• [Work to complete] Please work out how many lines in the data below contain "none", and reply with that number alone.

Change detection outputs

=====

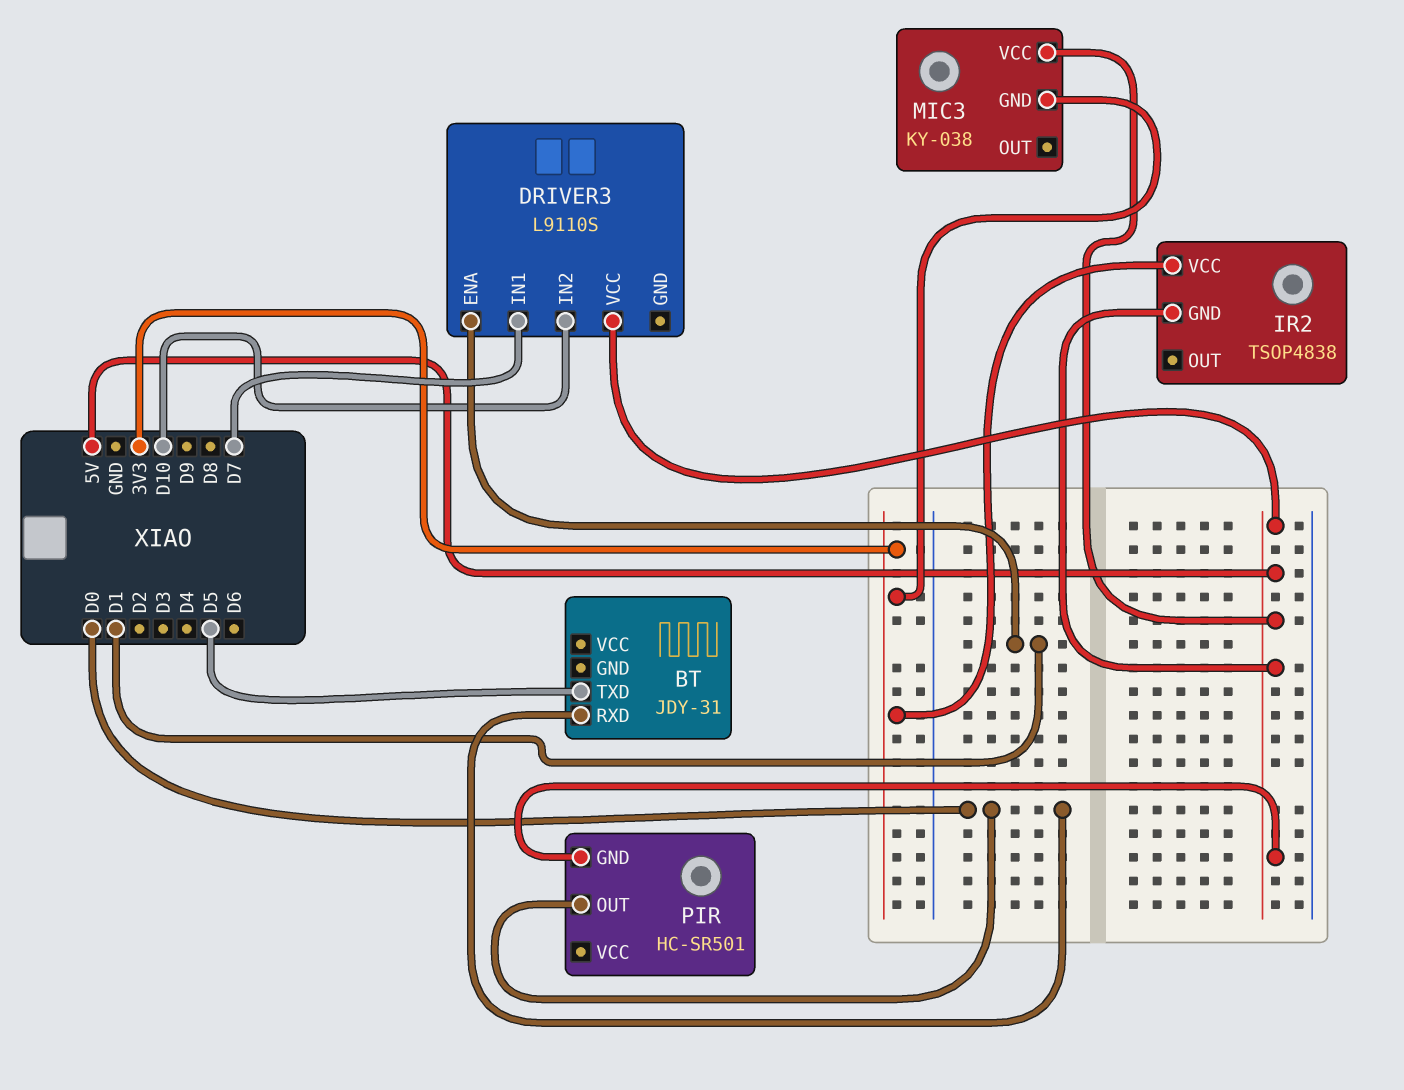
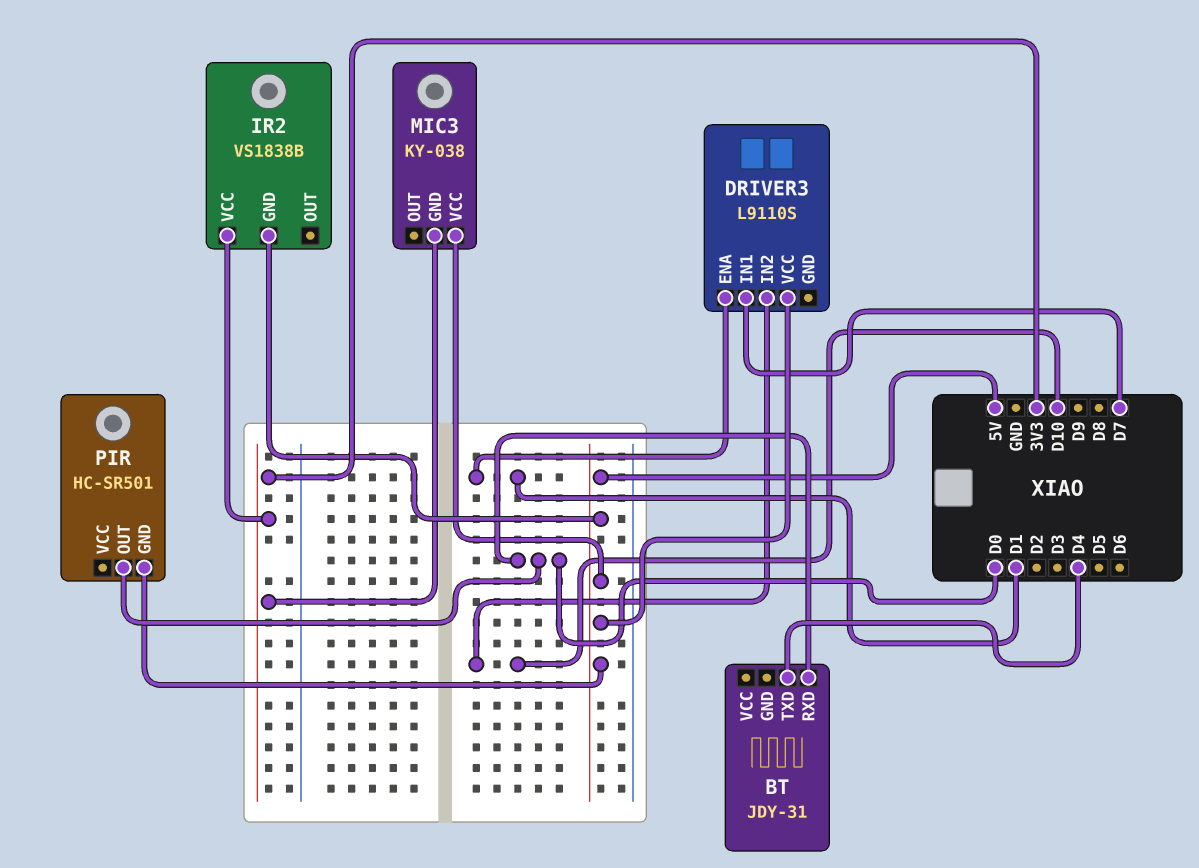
BT pin TXD: D5 -> D4
IR2: TSOP4838 -> VS1838B

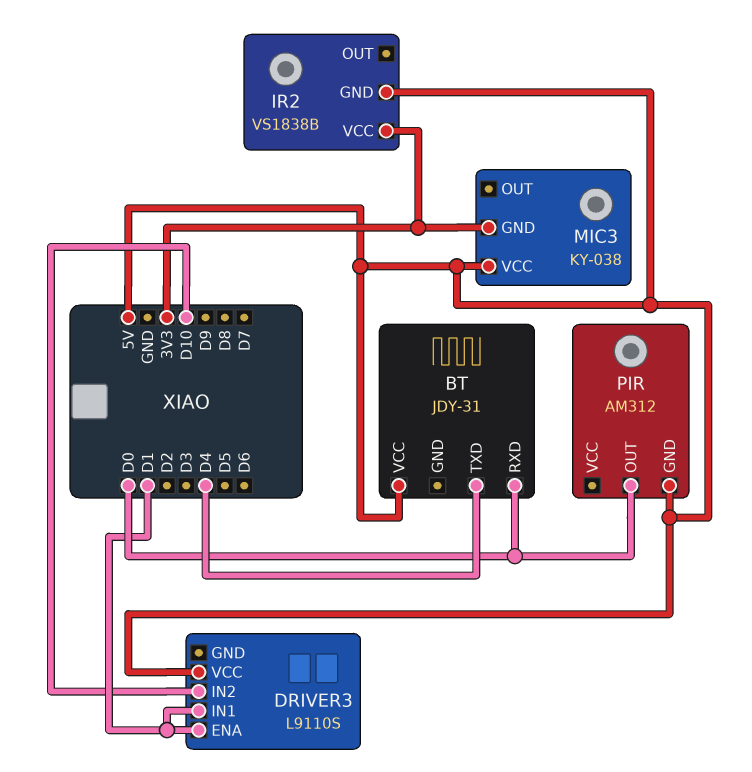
BT pin VCC: none -> 5V
DRIVER3 pin IN1: D7 -> D1
PIR: HC-SR501 -> AM312

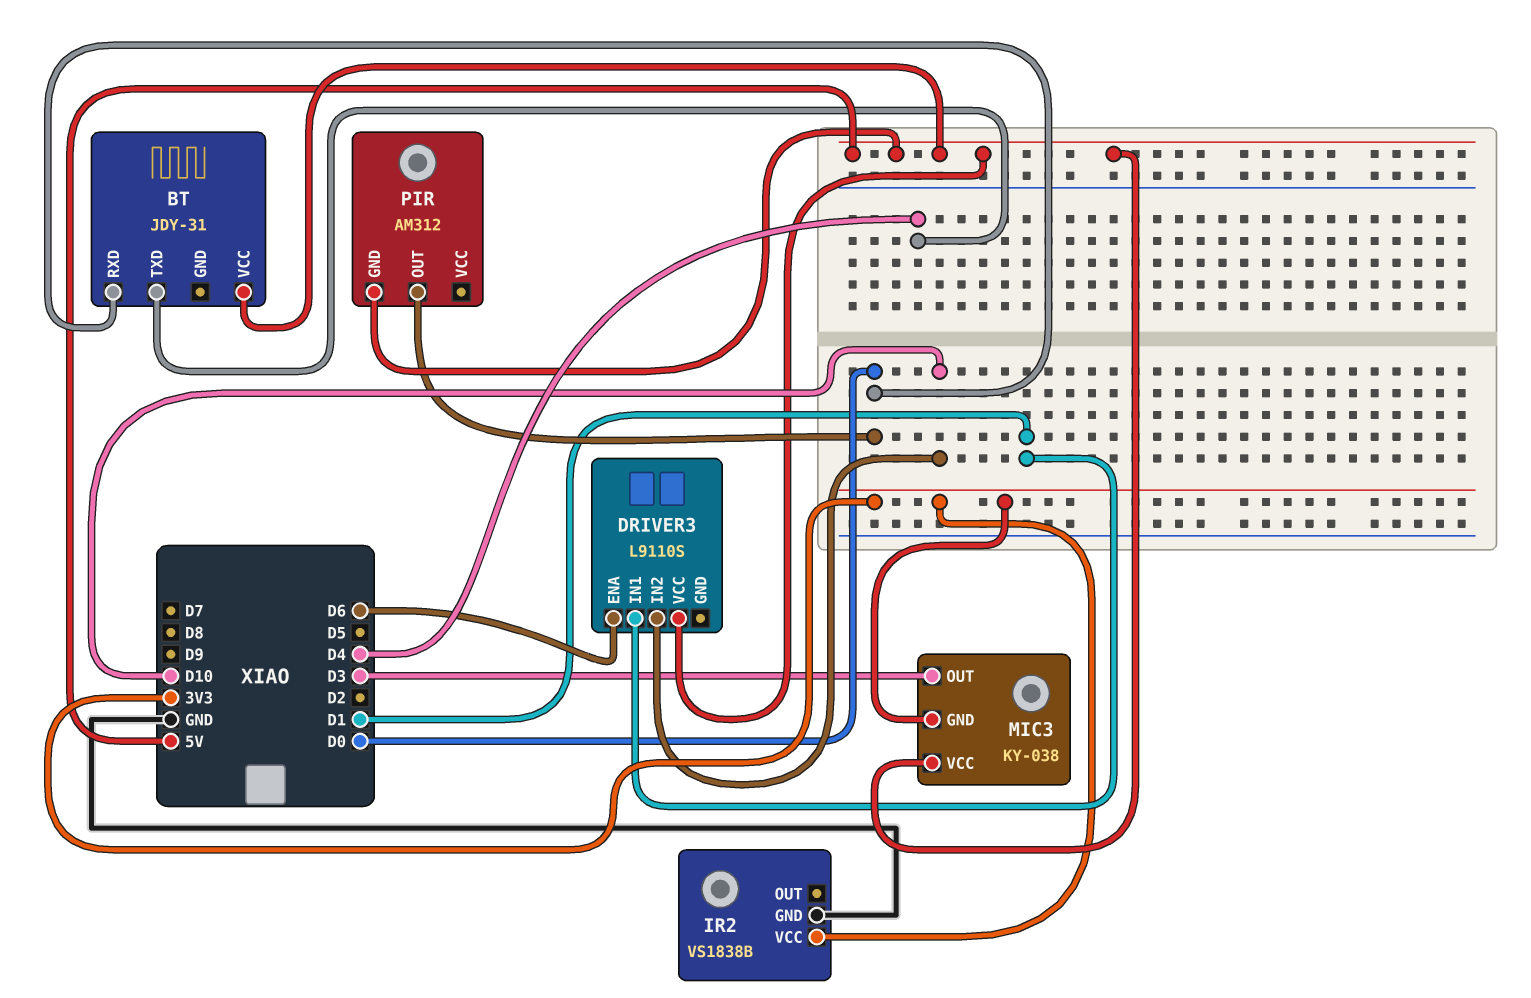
DRIVER3 pin ENA: D1 -> D6
IR2 pin GND: 5V -> GND
MIC3 pin OUT: none -> D3

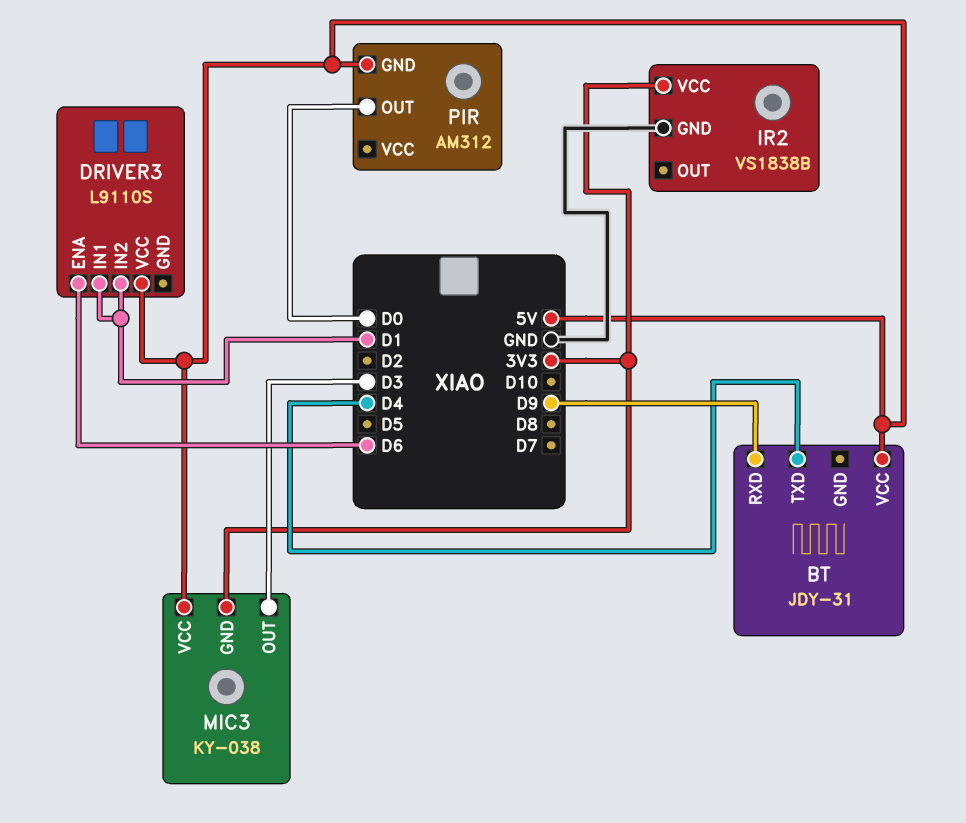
BT pin RXD: D0 -> D9
DRIVER3 pin IN2: D10 -> D1

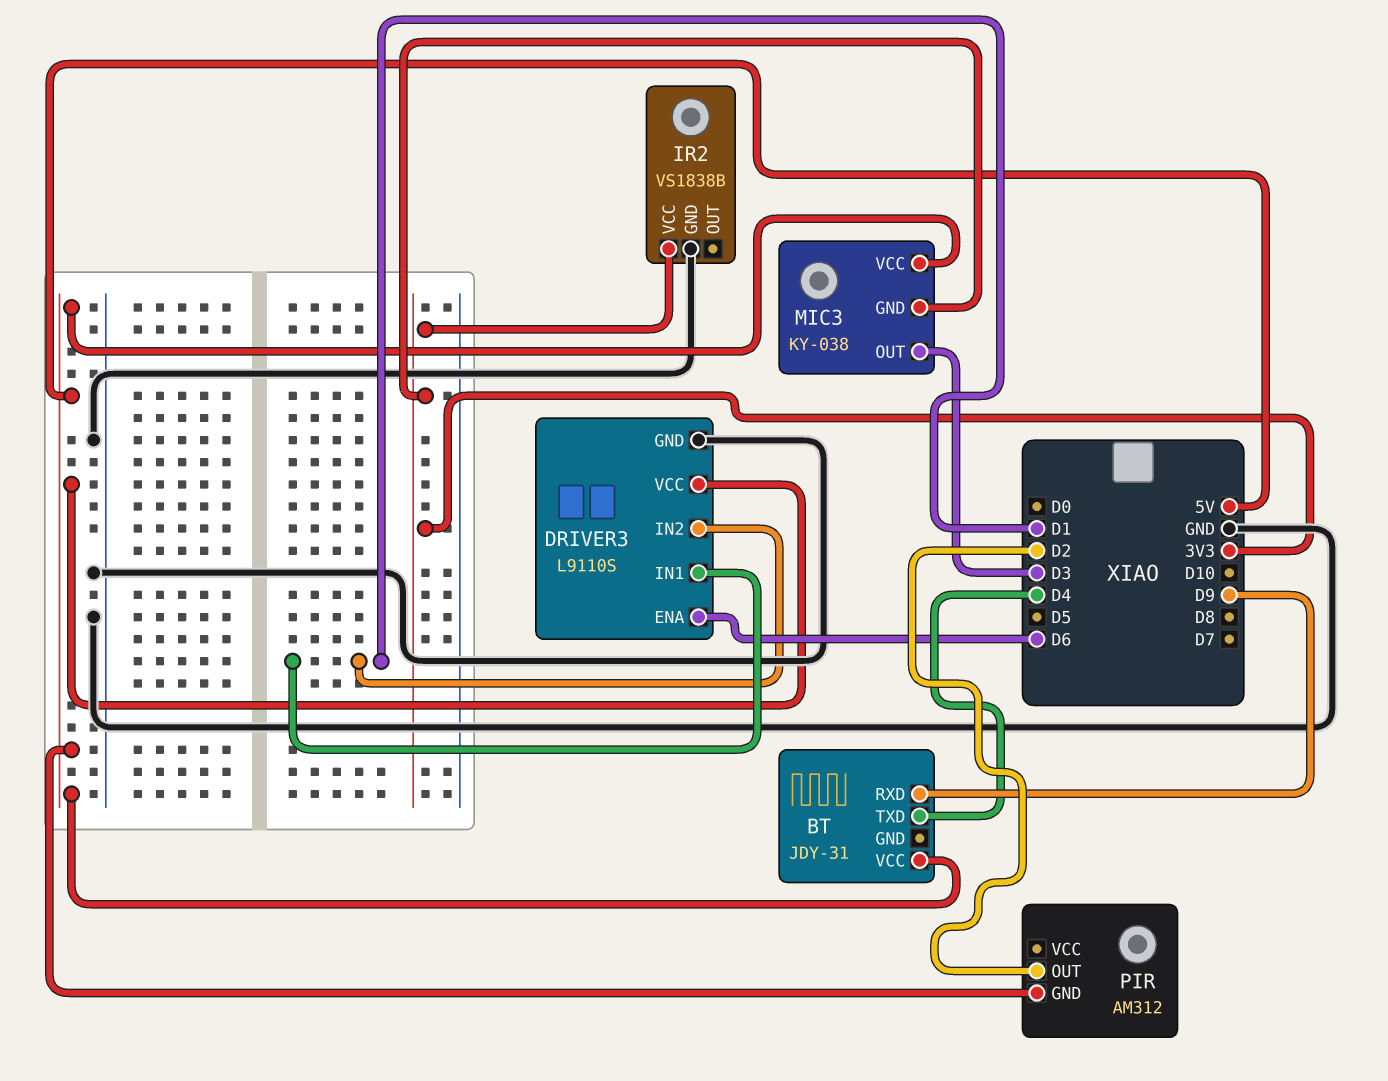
DRIVER3 pin GND: none -> GND
PIR pin OUT: D0 -> D2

=====

• [Expected answer] 3